▶

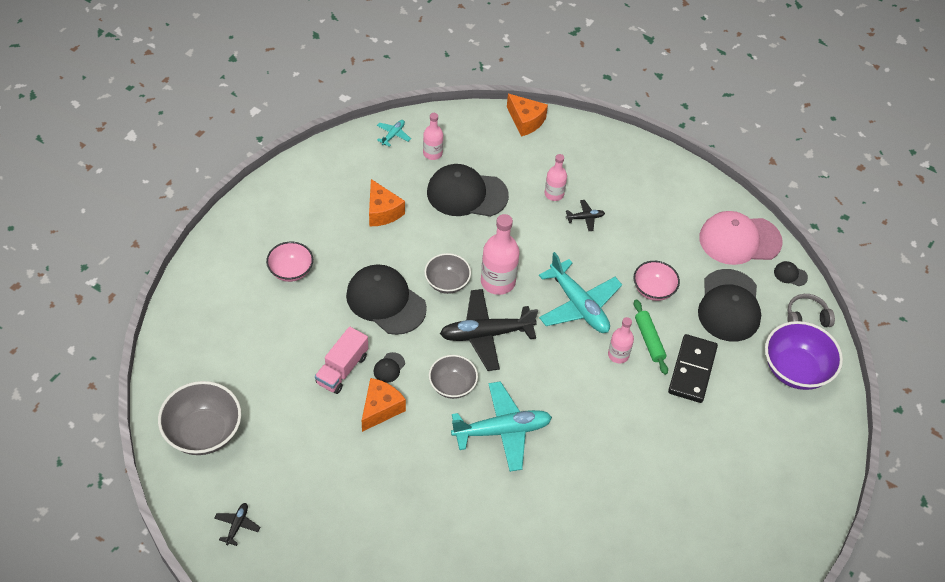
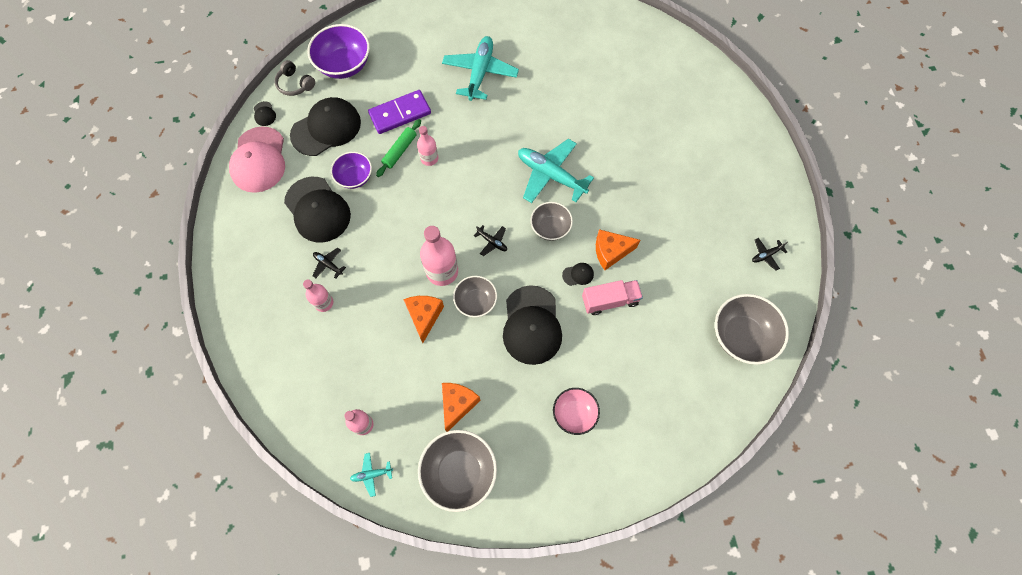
camera: 130 degrees left, 15 degrees up
black cap [427,164,509,217] -> black cap moved to [284,177,351,243]
black plane [440,289,538,371] -> black plane [474,225,507,256], size x0.44
orange cheese [507,94,548,137] -> orange cheese moved to [403,296,444,343]
turquoise plane [539,252,622,333] -> turquoise plane moved to [442,36,519,101]
pink bowl [634,261,680,301] -> purple bowl [331,152,372,189]
black domino [668,334,718,403] -> purple domino [368,90,431,134]
pink cap [699,211,783,265] -> pink cap turned 45 degrees clockwise [229,126,285,193]
none -> grey bowl [418,430,497,512]

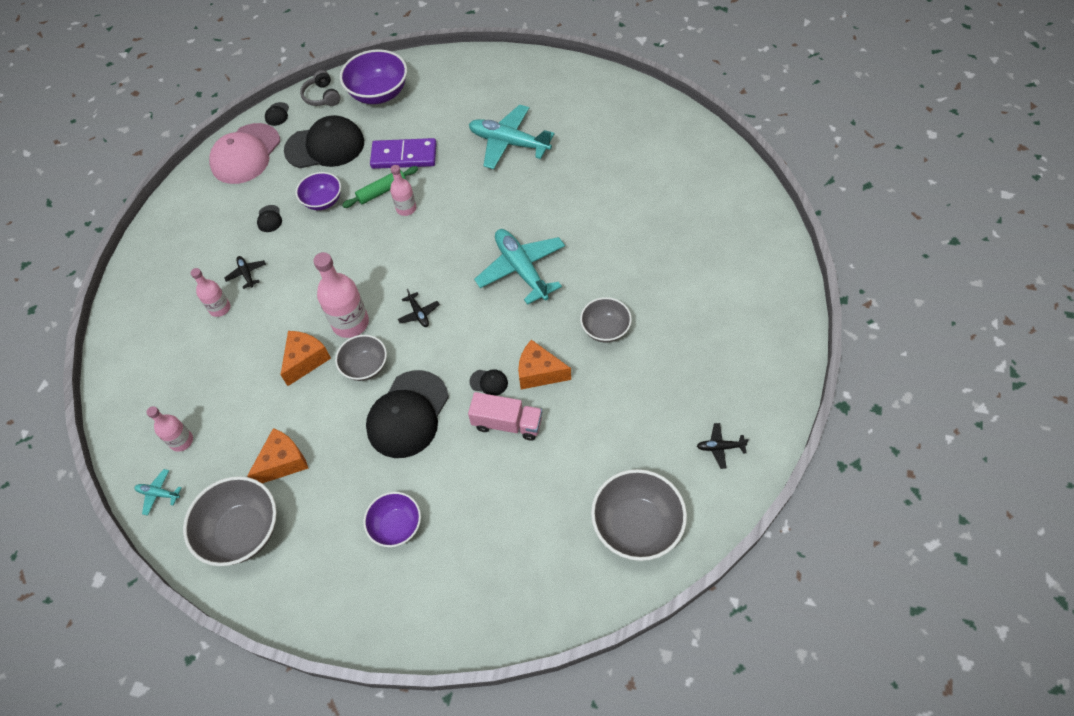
camera: 30 degrees right, 10 degrees down
black cap [284,177,351,243] -> black cap [257,205,282,232], size x0.40
turquoise plane [442,36,519,101] -> turquoise plane turned 105 degrees counterclockwise [469,104,555,169]
grey bowl [530,202,573,241] -> grey bowl moved to [580,297,632,342]
pink bowl [553,388,600,435] -> purple bowl [364,492,421,547]

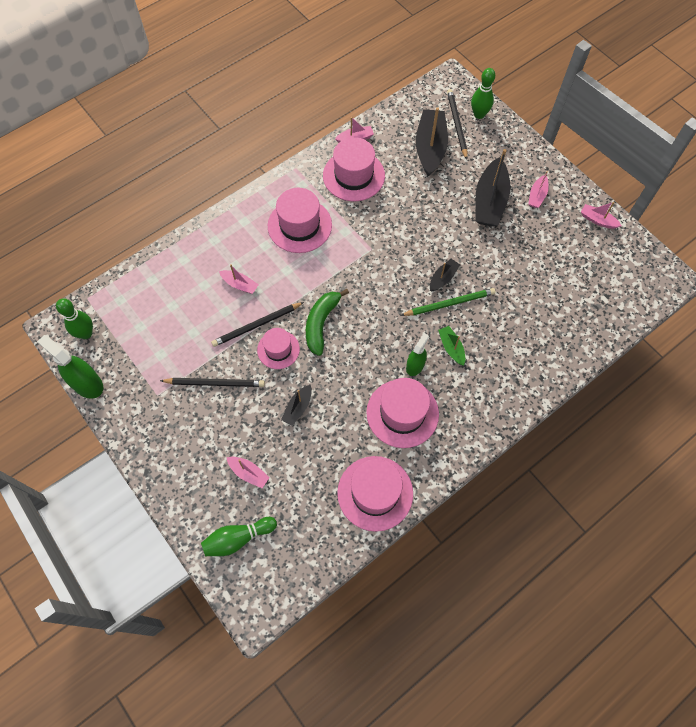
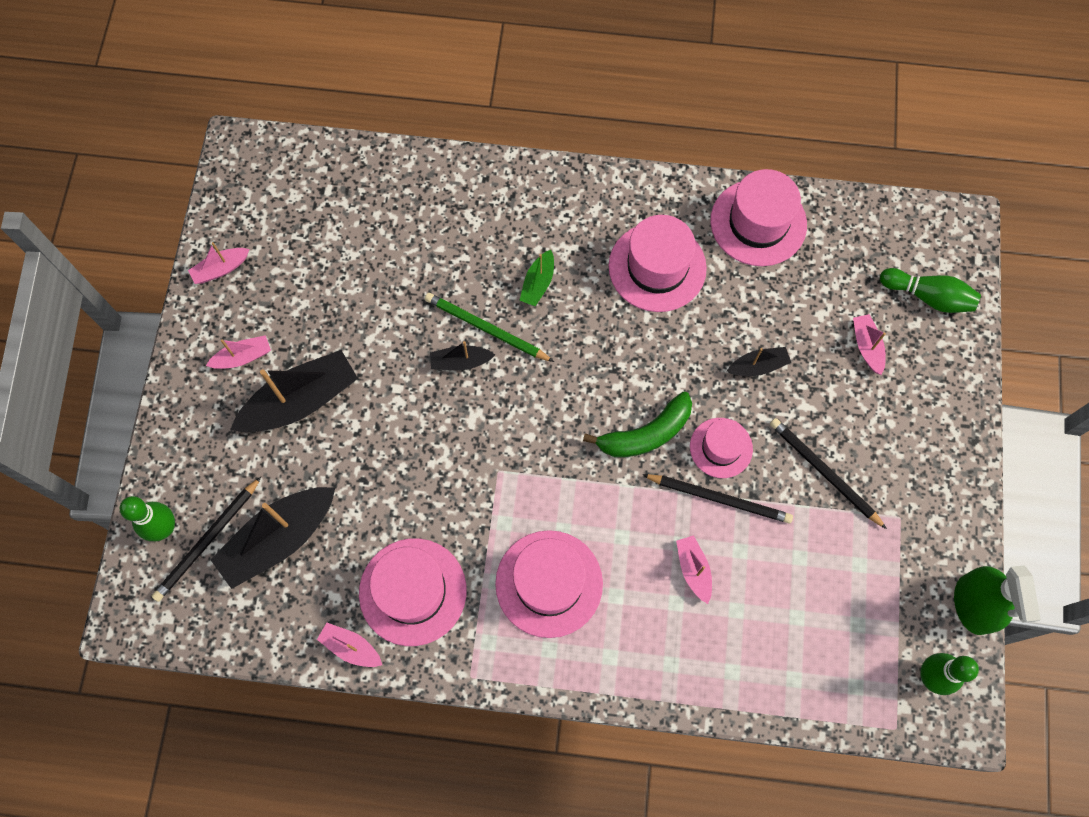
camera: 135 degrees left, 5 degrees up
green spray bottle [406,333,429,376] -> none
pink boat [581,202,621,229] -> pink boat turned 75 degrees clockwise [188,242,250,284]

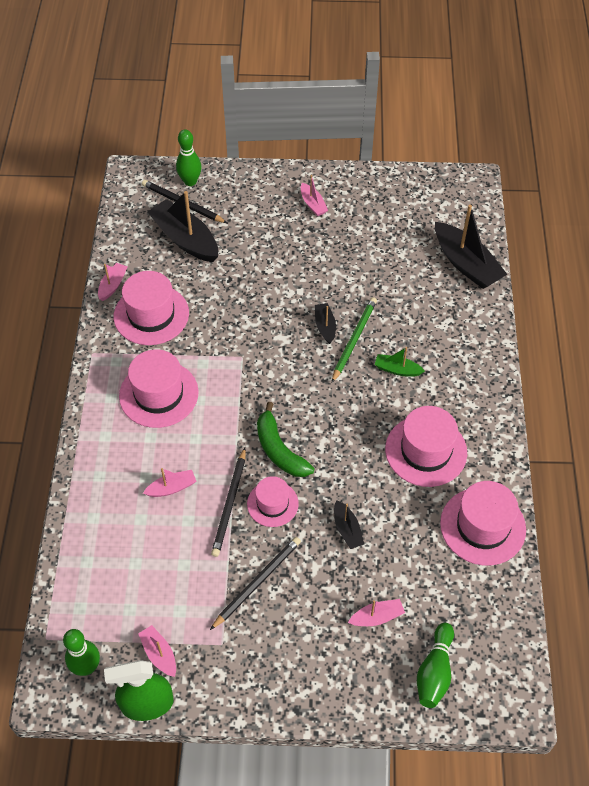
camera: 85 degrees right, 15 degrees down
pink boat [188,242,250,284] -> pink boat moved to [138,625,176,677]
black boat [230,350,358,433] -> black boat moved to [435,204,507,289]

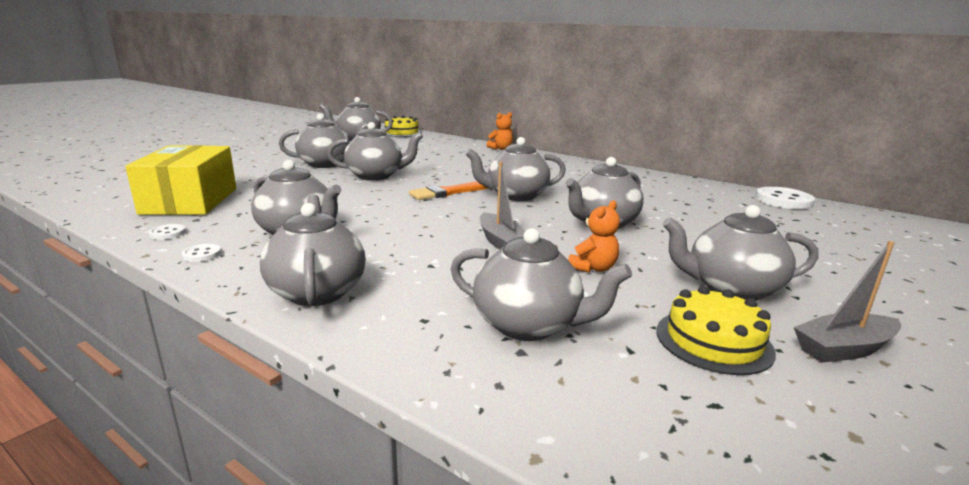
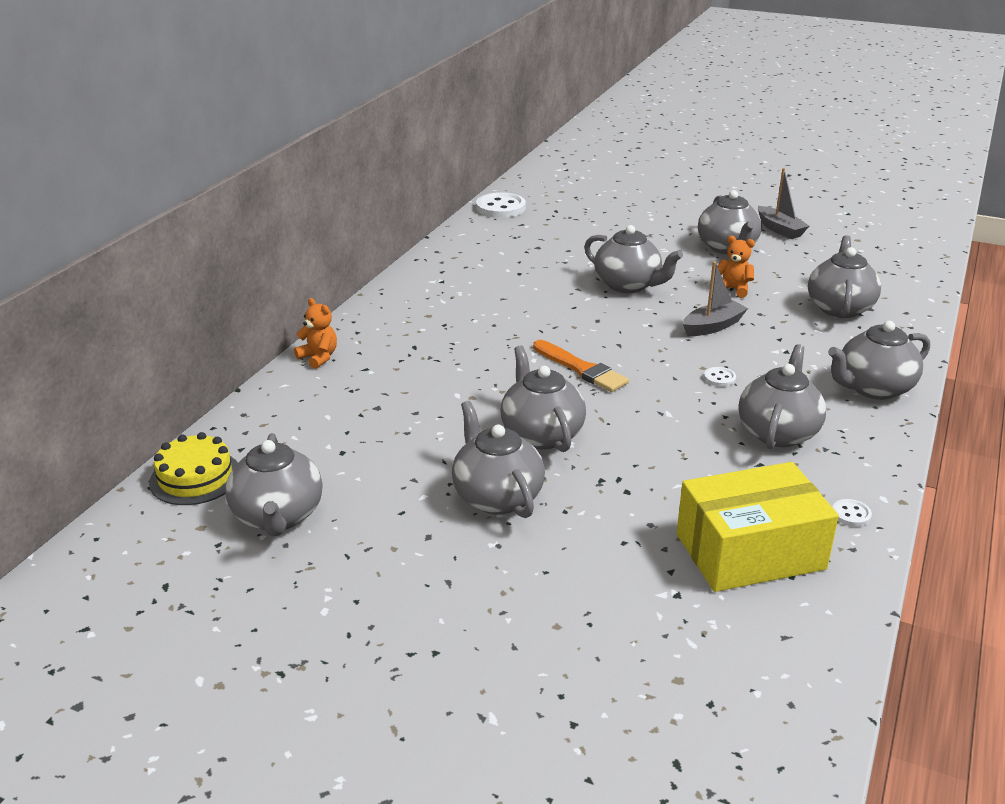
camera: 100 degrees left, 10 degrees up
white button [181,244,221,262] -> white button moved to [704,367,736,387]
grey teapot [465,137,566,201] -> none
yellow cake [656,286,776,375] -> none

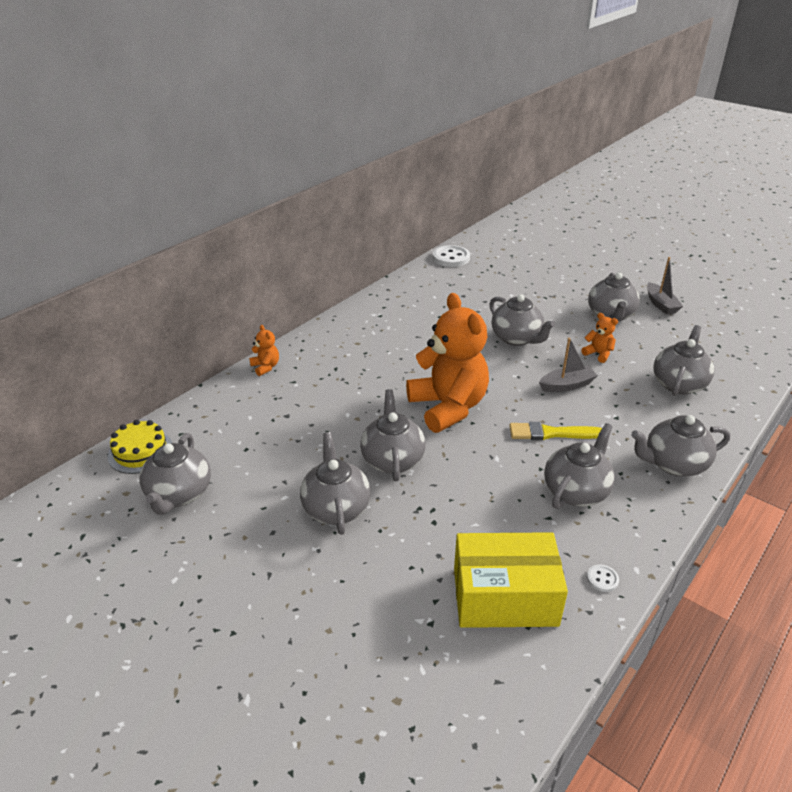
camera: 15 degrees right, 5 degrees up
orange brush [533,340,629,392] -> orange teddy bear [406,293,489,433]
white button [704,367,736,387] -> yellow brush [509,422,602,440]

◀

• [EXERCISE OBJECTIVE]
Repeat the records above exactly, without any pictures.

• [RESULT]
camera: 130 degrees left, 15 degrees up
black cap [427,164,509,217] -> black cap moved to [284,177,351,243]
black plane [440,289,538,371] -> black plane [474,225,507,256], size x0.44
orange cheese [507,94,548,137] -> orange cheese moved to [403,296,444,343]
turquoise plane [539,252,622,333] -> turquoise plane moved to [442,36,519,101]
pink bowl [634,261,680,301] -> purple bowl [331,152,372,189]
black domino [668,334,718,403] -> purple domino [368,90,431,134]
pink cap [699,211,783,265] -> pink cap turned 45 degrees clockwise [229,126,285,193]
none -> grey bowl [418,430,497,512]

camera: 30 degrees right, 10 degrees down
black cap [284,177,351,243] -> black cap [257,205,282,232], size x0.40
turquoise plane [442,36,519,101] -> turquoise plane turned 105 degrees counterclockwise [469,104,555,169]
grey bowl [530,202,573,241] -> grey bowl moved to [580,297,632,342]
pink bowl [553,388,600,435] -> purple bowl [364,492,421,547]

camera: 135 degrees left, 5 degrees up
green spray bottle [406,333,429,376] -> none
pink boat [581,202,621,229] -> pink boat turned 75 degrees clockwise [188,242,250,284]

camera: 85 degrees right, 15 degrees down
pink boat [188,242,250,284] -> pink boat moved to [138,625,176,677]
black boat [230,350,358,433] -> black boat moved to [435,204,507,289]

camera: 100 degrees left, 10 degrees up
white button [181,244,221,262] -> white button moved to [704,367,736,387]
grey teapot [465,137,566,201] -> none
yellow cake [656,286,776,375] -> none

camera: 15 degrees right, 5 degrees up
orange brush [533,340,629,392] -> orange teddy bear [406,293,489,433]
white button [704,367,736,387] -> yellow brush [509,422,602,440]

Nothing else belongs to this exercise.